What is needed: Search the entries for the word "rosa". Copy every line where it turns up.

[Data extracted from a collection]
>>>

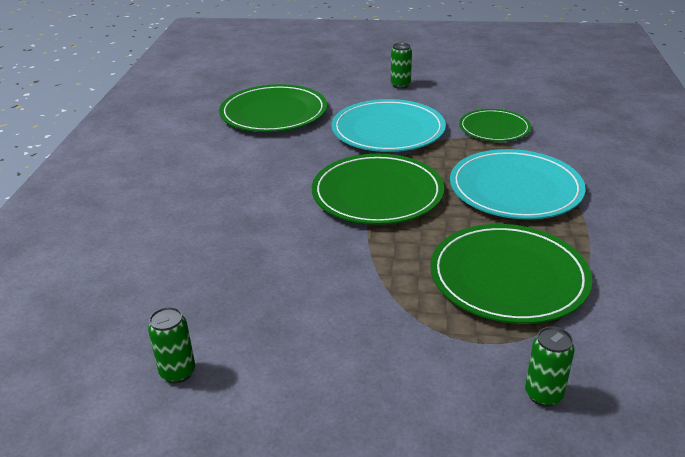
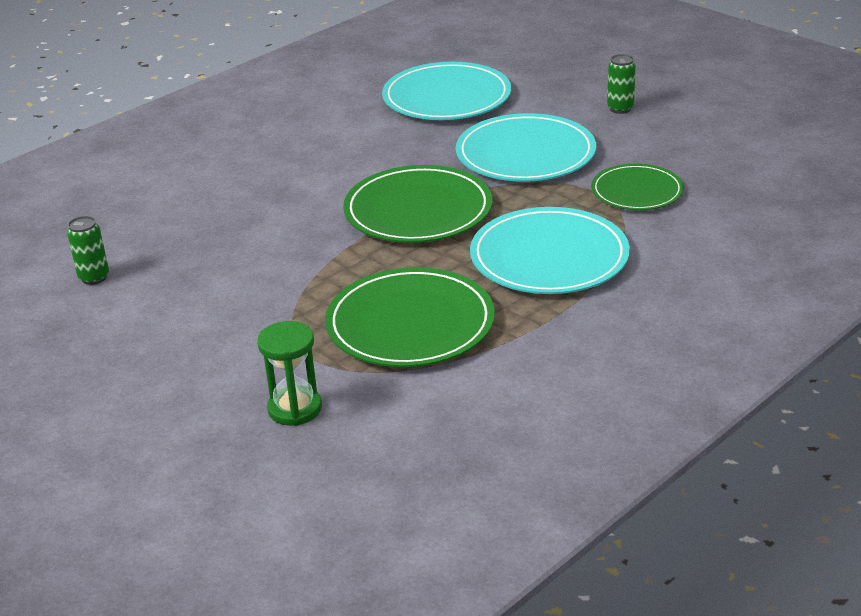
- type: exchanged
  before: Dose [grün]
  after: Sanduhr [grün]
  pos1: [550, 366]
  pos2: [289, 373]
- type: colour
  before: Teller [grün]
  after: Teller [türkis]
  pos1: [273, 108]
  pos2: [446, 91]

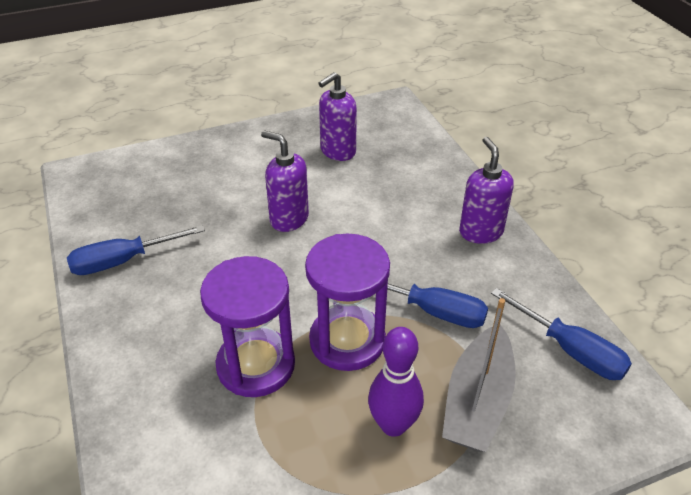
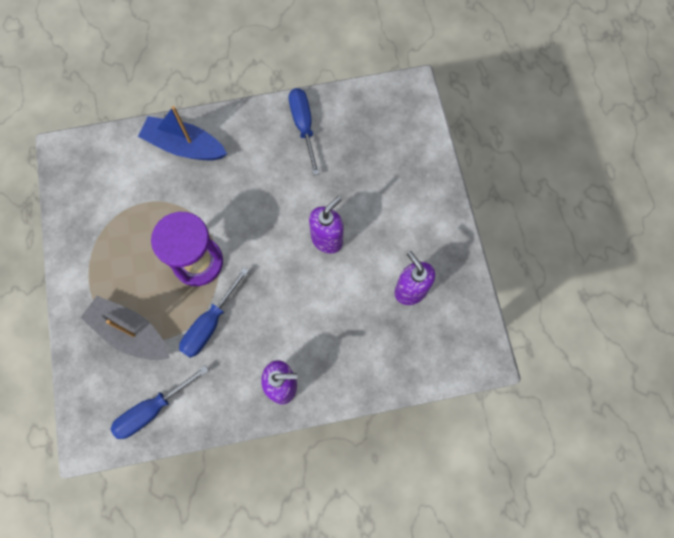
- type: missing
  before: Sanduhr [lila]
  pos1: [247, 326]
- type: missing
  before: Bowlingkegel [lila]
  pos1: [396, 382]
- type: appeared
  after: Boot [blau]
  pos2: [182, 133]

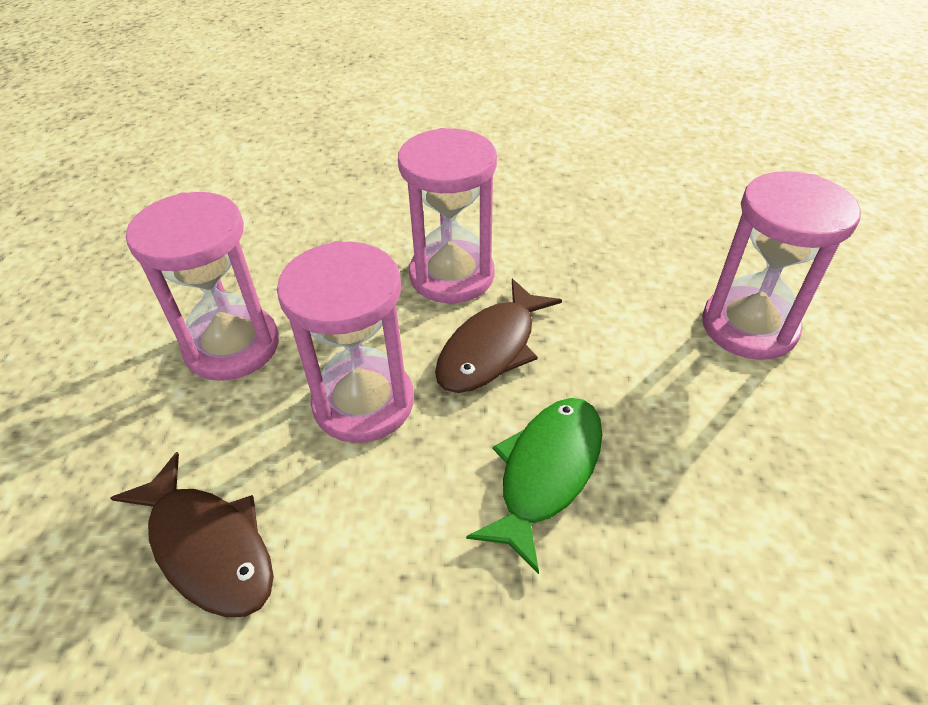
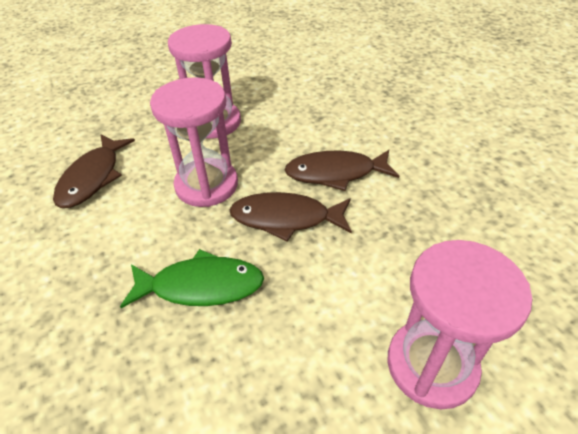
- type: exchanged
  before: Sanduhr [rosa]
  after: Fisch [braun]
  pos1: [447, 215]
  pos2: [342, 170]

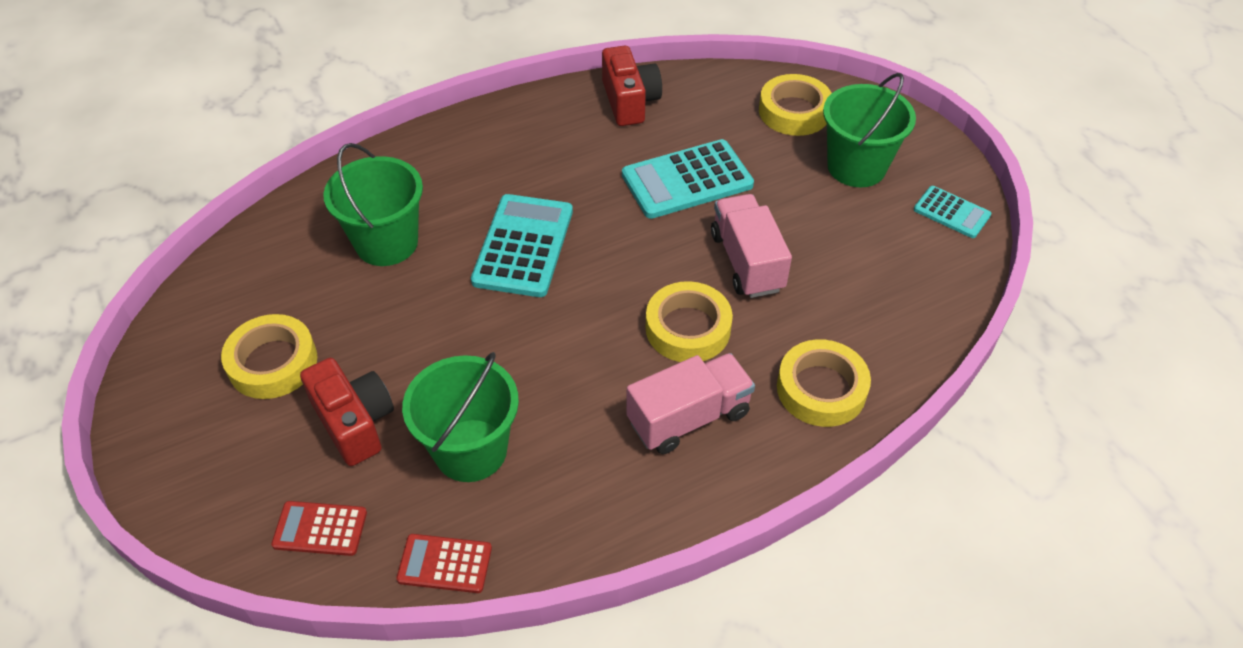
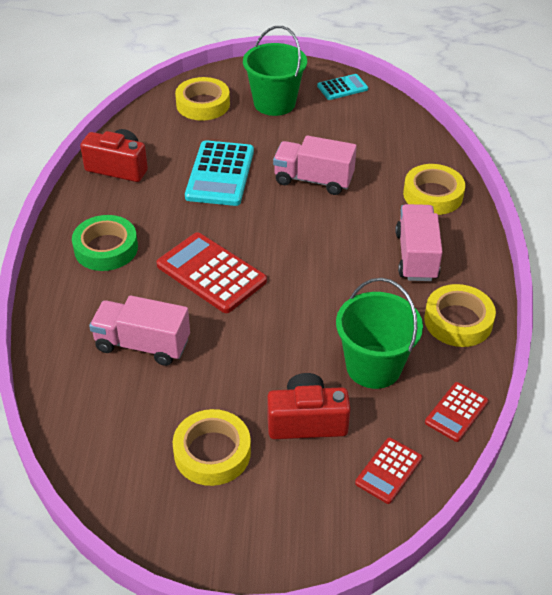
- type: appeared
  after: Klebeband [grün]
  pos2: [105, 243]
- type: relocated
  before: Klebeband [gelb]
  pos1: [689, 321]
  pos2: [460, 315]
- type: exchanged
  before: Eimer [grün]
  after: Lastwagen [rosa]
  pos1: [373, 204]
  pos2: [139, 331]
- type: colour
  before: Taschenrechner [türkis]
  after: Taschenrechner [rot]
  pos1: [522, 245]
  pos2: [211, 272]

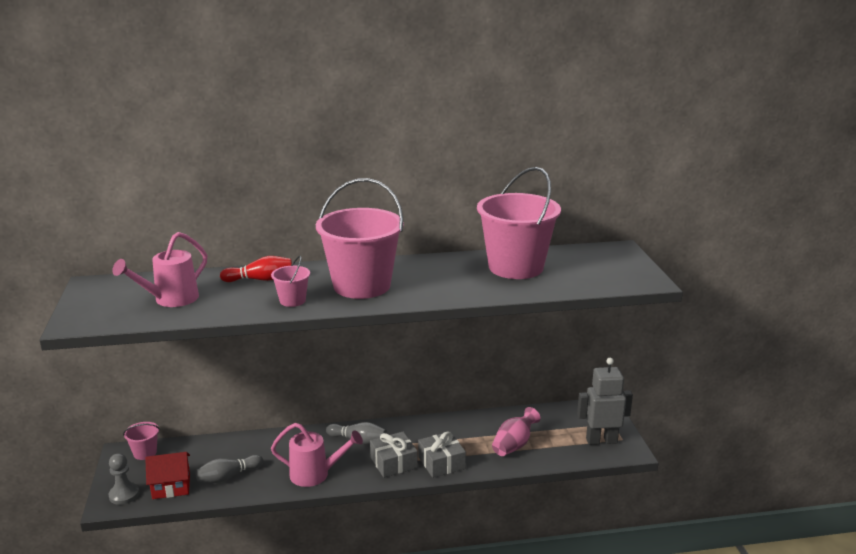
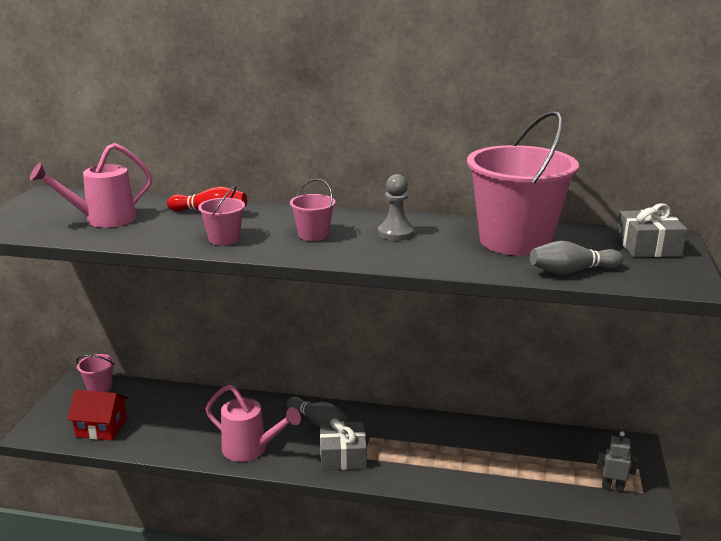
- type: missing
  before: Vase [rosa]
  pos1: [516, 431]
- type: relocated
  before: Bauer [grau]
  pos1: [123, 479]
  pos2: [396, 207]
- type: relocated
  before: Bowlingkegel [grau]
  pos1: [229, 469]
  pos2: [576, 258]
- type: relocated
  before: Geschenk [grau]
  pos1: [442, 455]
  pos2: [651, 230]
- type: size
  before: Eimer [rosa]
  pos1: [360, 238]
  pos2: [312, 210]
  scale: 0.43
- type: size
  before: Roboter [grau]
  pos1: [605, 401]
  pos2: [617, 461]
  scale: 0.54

<<<

Response below:
  before: Sanduhr [rosa]
  after: Lastwagen [rosa]
  before: Vase [rosa]
  before: Eimer [rosa]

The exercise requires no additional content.